▶ Task statement:
Tell how many lines of the data include the word "turquoise". Nothing but the number belongs in the answer.

▶ Given data:

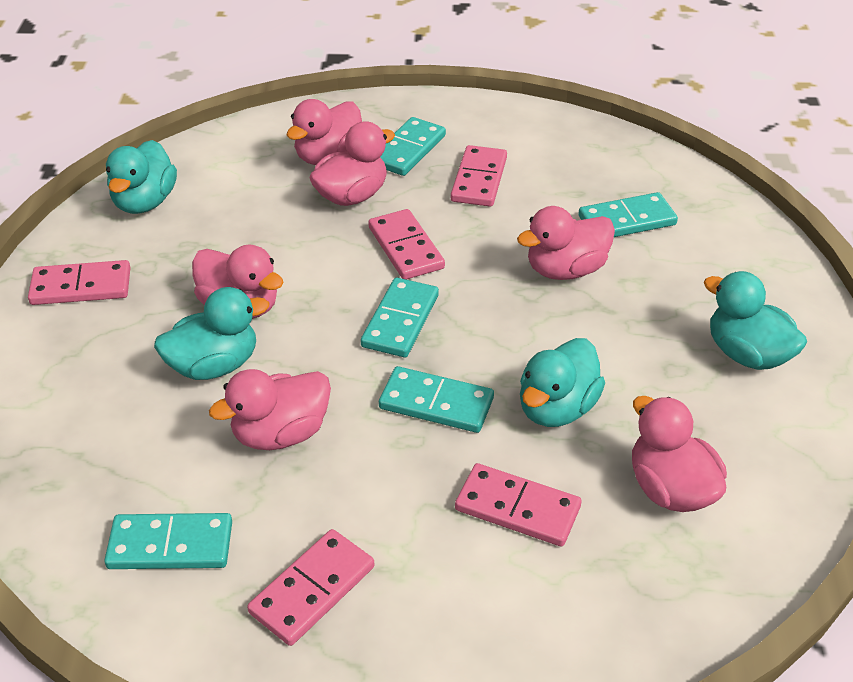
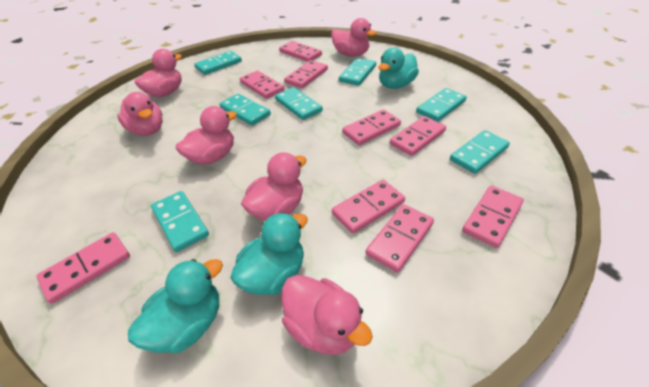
pink domino: 5 -> 9
turquoise domino: 5 -> 7
turquoise duck: 4 -> 3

▶ Solution to this task:
2